## SHORT TASK
Your answer should be one number: how many lines of the data include the string "benign"?
### MATERIAL FOR THIS TASK
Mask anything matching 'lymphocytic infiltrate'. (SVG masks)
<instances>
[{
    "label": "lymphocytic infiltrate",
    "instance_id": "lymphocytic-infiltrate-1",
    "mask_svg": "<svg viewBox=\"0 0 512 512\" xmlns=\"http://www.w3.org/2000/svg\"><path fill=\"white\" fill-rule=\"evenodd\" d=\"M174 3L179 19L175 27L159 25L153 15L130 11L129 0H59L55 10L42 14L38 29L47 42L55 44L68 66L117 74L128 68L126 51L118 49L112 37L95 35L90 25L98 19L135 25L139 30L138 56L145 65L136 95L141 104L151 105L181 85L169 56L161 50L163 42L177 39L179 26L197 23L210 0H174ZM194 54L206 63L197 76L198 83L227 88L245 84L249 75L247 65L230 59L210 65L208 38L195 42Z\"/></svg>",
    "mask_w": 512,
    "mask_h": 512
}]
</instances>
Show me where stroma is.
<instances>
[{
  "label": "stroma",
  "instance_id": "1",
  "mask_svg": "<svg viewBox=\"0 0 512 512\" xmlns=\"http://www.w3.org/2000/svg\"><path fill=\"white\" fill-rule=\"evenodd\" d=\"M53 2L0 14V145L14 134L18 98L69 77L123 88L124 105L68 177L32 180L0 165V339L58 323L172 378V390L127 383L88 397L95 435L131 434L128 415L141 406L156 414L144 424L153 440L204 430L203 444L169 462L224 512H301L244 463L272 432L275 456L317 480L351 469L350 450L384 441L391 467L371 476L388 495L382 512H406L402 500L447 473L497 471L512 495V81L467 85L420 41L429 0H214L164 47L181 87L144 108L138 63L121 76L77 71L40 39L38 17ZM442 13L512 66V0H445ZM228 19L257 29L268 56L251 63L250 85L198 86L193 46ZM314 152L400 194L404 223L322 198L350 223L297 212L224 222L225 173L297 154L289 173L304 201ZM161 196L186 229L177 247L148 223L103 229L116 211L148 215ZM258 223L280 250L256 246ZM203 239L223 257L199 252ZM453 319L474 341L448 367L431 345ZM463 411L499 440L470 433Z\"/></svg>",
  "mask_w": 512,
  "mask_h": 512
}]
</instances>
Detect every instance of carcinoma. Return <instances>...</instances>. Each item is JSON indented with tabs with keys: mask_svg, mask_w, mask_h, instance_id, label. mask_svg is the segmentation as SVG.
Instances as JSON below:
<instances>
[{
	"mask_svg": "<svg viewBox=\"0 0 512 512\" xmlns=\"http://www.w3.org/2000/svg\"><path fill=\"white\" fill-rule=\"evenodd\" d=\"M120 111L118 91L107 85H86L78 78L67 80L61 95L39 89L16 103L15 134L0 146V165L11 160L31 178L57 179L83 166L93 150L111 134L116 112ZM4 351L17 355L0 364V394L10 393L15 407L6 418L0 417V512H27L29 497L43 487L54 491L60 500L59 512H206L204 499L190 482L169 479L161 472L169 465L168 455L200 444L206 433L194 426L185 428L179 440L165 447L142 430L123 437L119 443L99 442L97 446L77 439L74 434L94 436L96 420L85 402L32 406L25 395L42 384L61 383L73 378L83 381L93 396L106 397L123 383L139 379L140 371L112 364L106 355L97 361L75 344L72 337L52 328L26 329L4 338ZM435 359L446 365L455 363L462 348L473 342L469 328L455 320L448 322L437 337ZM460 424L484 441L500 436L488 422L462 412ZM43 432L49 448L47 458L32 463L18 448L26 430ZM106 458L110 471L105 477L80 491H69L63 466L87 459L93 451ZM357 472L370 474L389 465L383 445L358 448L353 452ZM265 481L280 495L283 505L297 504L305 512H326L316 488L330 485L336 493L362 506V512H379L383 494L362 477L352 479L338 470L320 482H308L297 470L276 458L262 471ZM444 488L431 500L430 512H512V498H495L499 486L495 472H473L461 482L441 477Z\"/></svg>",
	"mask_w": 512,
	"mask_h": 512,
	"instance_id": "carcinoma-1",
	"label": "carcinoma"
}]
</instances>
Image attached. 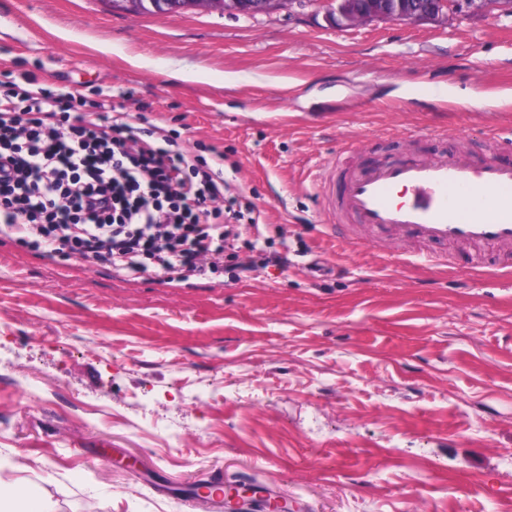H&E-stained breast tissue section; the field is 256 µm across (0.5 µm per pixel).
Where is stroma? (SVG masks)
<instances>
[{"label":"stroma","mask_w":512,"mask_h":512,"mask_svg":"<svg viewBox=\"0 0 512 512\" xmlns=\"http://www.w3.org/2000/svg\"><path fill=\"white\" fill-rule=\"evenodd\" d=\"M26 77L222 152L268 244L164 284L0 241V471L52 512H191L212 475L239 512H512V273L342 240L322 199L346 140L355 167L512 153V14L0 0V81ZM112 11L133 15L182 14V12H218L254 15L278 9L296 0H107Z\"/></svg>","instance_id":"35a3bbf8"}]
</instances>
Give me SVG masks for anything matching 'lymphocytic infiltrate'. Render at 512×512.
Wrapping results in <instances>:
<instances>
[{"label":"lymphocytic infiltrate","mask_w":512,"mask_h":512,"mask_svg":"<svg viewBox=\"0 0 512 512\" xmlns=\"http://www.w3.org/2000/svg\"><path fill=\"white\" fill-rule=\"evenodd\" d=\"M75 96L0 81V236L171 284L251 247L257 220L224 205V177L143 139L123 112L71 119Z\"/></svg>","instance_id":"1"}]
</instances>
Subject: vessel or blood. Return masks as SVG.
I'll return each instance as SVG.
<instances>
[{"label":"vessel or blood","mask_w":512,"mask_h":512,"mask_svg":"<svg viewBox=\"0 0 512 512\" xmlns=\"http://www.w3.org/2000/svg\"><path fill=\"white\" fill-rule=\"evenodd\" d=\"M359 143L336 155V177L324 194L329 220L340 234L358 231L416 244H465L512 267V157L463 154L411 155L346 166ZM403 188L406 201L393 200Z\"/></svg>","instance_id":"b4317fda"}]
</instances>
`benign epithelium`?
Here are the masks:
<instances>
[{
  "label": "benign epithelium",
  "instance_id": "7a95c632",
  "mask_svg": "<svg viewBox=\"0 0 512 512\" xmlns=\"http://www.w3.org/2000/svg\"><path fill=\"white\" fill-rule=\"evenodd\" d=\"M114 11L133 15L218 12L254 15L278 9L296 0H107ZM327 16L341 27H353L373 19L397 22L434 20L450 10L486 13L499 7L512 12V0H439L427 9H414L404 0H326Z\"/></svg>",
  "mask_w": 512,
  "mask_h": 512
}]
</instances>
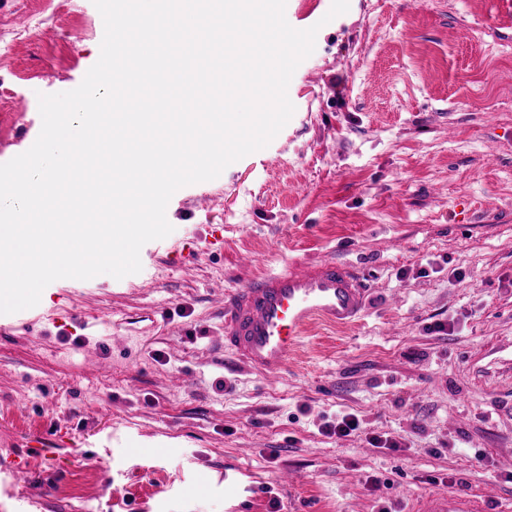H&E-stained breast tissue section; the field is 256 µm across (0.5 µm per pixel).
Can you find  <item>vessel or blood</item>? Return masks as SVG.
<instances>
[{
  "mask_svg": "<svg viewBox=\"0 0 512 512\" xmlns=\"http://www.w3.org/2000/svg\"><path fill=\"white\" fill-rule=\"evenodd\" d=\"M368 290L354 266L337 260L291 264L236 288L222 303L224 341L253 371L269 378L287 367L312 327L343 328L365 312ZM50 452L38 434L25 455L0 458V488L11 491L32 461ZM418 512H474L460 494L437 495L420 502Z\"/></svg>",
  "mask_w": 512,
  "mask_h": 512,
  "instance_id": "vessel-or-blood-1",
  "label": "vessel or blood"
}]
</instances>
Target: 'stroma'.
<instances>
[{
  "label": "stroma",
  "instance_id": "obj_1",
  "mask_svg": "<svg viewBox=\"0 0 512 512\" xmlns=\"http://www.w3.org/2000/svg\"><path fill=\"white\" fill-rule=\"evenodd\" d=\"M330 7L287 0L294 28L323 23L291 120L171 197L139 273L56 280L0 327V457L58 441L31 512H411L454 493L512 512V0ZM103 36L92 0H0V163ZM322 259L363 275L362 318L314 328L278 377L235 362L213 298ZM343 412L360 429L323 433Z\"/></svg>",
  "mask_w": 512,
  "mask_h": 512
}]
</instances>
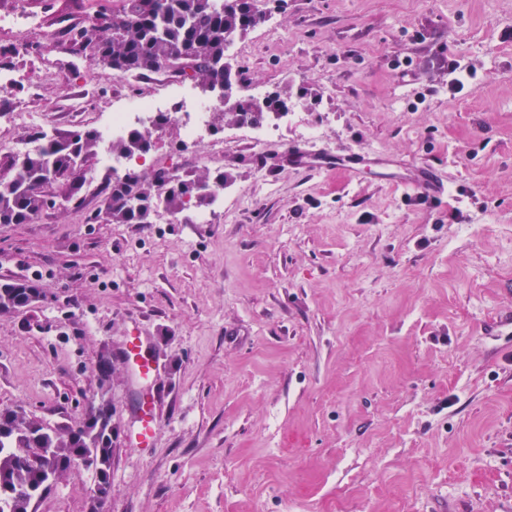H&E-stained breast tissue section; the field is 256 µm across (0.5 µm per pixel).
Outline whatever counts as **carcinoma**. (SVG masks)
Here are the masks:
<instances>
[{"label":"carcinoma","instance_id":"carcinoma-1","mask_svg":"<svg viewBox=\"0 0 512 512\" xmlns=\"http://www.w3.org/2000/svg\"><path fill=\"white\" fill-rule=\"evenodd\" d=\"M283 2L265 0L261 9L258 0H211V6L203 9L199 0H119L116 9L100 6L94 22L72 30V38L90 49L96 61L116 76L158 72L160 63L167 61V70L186 69L195 86L211 92L218 82L240 84V67L226 55L229 43L264 23L266 15L281 9ZM291 101L286 91L273 92L261 101L244 98L224 107V123L258 126ZM151 138L152 131L135 130L113 142L112 153L121 156L148 149ZM97 147L98 134L82 130L65 139H47L17 159L14 166L20 173L0 176V224H25L30 215L55 208L52 201L56 196L48 192L44 173L52 172L59 182H72L77 162L95 155ZM227 181L223 173L213 177L205 173L188 175L173 185L164 169L150 178L128 173L108 185L103 210L87 221L148 224L155 197H163L169 211L181 212L186 205L184 196L195 185L219 187ZM40 298V288L30 281L1 283L0 313L30 308ZM97 369L100 397L88 403L85 417L76 427L65 425L48 432L39 419L20 407L0 410V512H30L31 493H42L63 480L65 465L78 451H94L96 479L111 483V357L101 356ZM34 448L49 449L51 474L42 477L29 467Z\"/></svg>","mask_w":512,"mask_h":512}]
</instances>
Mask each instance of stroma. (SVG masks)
<instances>
[{
	"instance_id": "35a3bbf8",
	"label": "stroma",
	"mask_w": 512,
	"mask_h": 512,
	"mask_svg": "<svg viewBox=\"0 0 512 512\" xmlns=\"http://www.w3.org/2000/svg\"><path fill=\"white\" fill-rule=\"evenodd\" d=\"M229 50L242 87L308 89L277 139L223 126L230 176L215 223H88L105 188L82 166L62 206L0 224V283L35 307L0 313V409L76 424L112 352V494L103 512H512V0H286ZM36 14L26 72L0 100L38 124L9 144L93 129L113 96L166 73L115 76L69 28L91 0H0ZM476 70L448 92V62ZM374 150L357 180L288 167V147ZM433 166L437 203L403 181ZM460 210L461 222L449 214ZM142 336L165 391L154 444L124 436V347ZM75 468L36 512H89ZM41 298V291L27 280H17L0 284V313H10L30 308Z\"/></svg>"
}]
</instances>
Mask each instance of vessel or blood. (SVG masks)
I'll return each mask as SVG.
<instances>
[{"mask_svg": "<svg viewBox=\"0 0 512 512\" xmlns=\"http://www.w3.org/2000/svg\"><path fill=\"white\" fill-rule=\"evenodd\" d=\"M287 157L289 166L295 169L316 172L336 168L354 177L364 166L367 154L356 151L335 160L322 154L291 149ZM409 185L419 194L432 197L440 196L444 191L438 175L427 167L414 169ZM126 361L132 369V382L136 389L133 422L127 430L126 441L128 446L143 451L151 447L156 430V419L152 412L156 391L153 385L155 364L139 336L129 337Z\"/></svg>", "mask_w": 512, "mask_h": 512, "instance_id": "b4317fda", "label": "vessel or blood"}]
</instances>
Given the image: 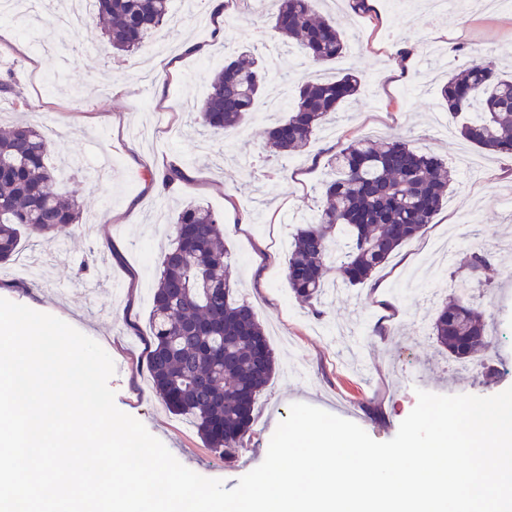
######
## IN RESPONSE
2